[Stored data entries]
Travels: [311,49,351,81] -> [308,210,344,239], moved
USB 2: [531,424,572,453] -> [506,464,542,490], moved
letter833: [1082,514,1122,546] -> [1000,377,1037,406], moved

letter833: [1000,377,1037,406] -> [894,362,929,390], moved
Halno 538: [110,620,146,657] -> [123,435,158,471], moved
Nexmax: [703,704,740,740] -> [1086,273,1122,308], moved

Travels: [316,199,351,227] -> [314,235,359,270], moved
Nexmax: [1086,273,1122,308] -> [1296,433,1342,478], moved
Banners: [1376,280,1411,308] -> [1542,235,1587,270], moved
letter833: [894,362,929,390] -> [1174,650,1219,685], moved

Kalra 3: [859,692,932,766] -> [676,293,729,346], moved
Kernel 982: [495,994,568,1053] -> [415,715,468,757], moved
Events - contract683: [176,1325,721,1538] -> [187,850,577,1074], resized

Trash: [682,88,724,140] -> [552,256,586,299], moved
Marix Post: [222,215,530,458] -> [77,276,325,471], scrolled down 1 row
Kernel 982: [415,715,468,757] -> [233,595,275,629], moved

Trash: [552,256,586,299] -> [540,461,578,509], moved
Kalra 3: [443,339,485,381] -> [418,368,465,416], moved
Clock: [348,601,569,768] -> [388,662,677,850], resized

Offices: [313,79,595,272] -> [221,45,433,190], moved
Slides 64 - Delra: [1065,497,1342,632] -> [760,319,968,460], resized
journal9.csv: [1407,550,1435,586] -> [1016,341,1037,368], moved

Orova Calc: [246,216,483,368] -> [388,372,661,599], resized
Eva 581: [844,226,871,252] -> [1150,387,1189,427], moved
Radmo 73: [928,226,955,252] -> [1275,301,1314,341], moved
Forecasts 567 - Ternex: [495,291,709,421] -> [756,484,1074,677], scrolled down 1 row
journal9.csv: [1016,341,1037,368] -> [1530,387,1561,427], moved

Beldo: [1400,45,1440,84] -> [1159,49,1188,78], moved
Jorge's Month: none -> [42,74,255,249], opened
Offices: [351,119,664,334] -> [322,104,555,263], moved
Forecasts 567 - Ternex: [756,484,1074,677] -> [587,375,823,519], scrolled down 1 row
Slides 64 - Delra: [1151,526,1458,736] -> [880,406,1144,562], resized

Problem to work on: Each entry shown above is to be duplicated exactly.

Reply to the task:
Travels: [311,49,351,81] -> [308,210,344,239], moved
USB 2: [531,424,572,453] -> [506,464,542,490], moved
letter833: [1082,514,1122,546] -> [1000,377,1037,406], moved

letter833: [1000,377,1037,406] -> [894,362,929,390], moved
Halno 538: [110,620,146,657] -> [123,435,158,471], moved
Nexmax: [703,704,740,740] -> [1086,273,1122,308], moved

Travels: [316,199,351,227] -> [314,235,359,270], moved
Nexmax: [1086,273,1122,308] -> [1296,433,1342,478], moved
Banners: [1376,280,1411,308] -> [1542,235,1587,270], moved
letter833: [894,362,929,390] -> [1174,650,1219,685], moved

Kalra 3: [859,692,932,766] -> [676,293,729,346], moved
Kernel 982: [495,994,568,1053] -> [415,715,468,757], moved
Events - contract683: [176,1325,721,1538] -> [187,850,577,1074], resized

Trash: [682,88,724,140] -> [552,256,586,299], moved
Marix Post: [222,215,530,458] -> [77,276,325,471], scrolled down 1 row
Kernel 982: [415,715,468,757] -> [233,595,275,629], moved

Trash: [552,256,586,299] -> [540,461,578,509], moved
Kalra 3: [443,339,485,381] -> [418,368,465,416], moved
Clock: [348,601,569,768] -> [388,662,677,850], resized

Offices: [313,79,595,272] -> [221,45,433,190], moved
Slides 64 - Delra: [1065,497,1342,632] -> [760,319,968,460], resized
journal9.csv: [1407,550,1435,586] -> [1016,341,1037,368], moved

Orova Calc: [246,216,483,368] -> [388,372,661,599], resized
Eva 581: [844,226,871,252] -> [1150,387,1189,427], moved
Radmo 73: [928,226,955,252] -> [1275,301,1314,341], moved
Forecasts 567 - Ternex: [495,291,709,421] -> [756,484,1074,677], scrolled down 1 row
journal9.csv: [1016,341,1037,368] -> [1530,387,1561,427], moved

Beldo: [1400,45,1440,84] -> [1159,49,1188,78], moved
Jorge's Month: none -> [42,74,255,249], opened
Offices: [351,119,664,334] -> [322,104,555,263], moved
Forecasts 567 - Ternex: [756,484,1074,677] -> [587,375,823,519], scrolled down 1 row
Slides 64 - Delra: [1151,526,1458,736] -> [880,406,1144,562], resized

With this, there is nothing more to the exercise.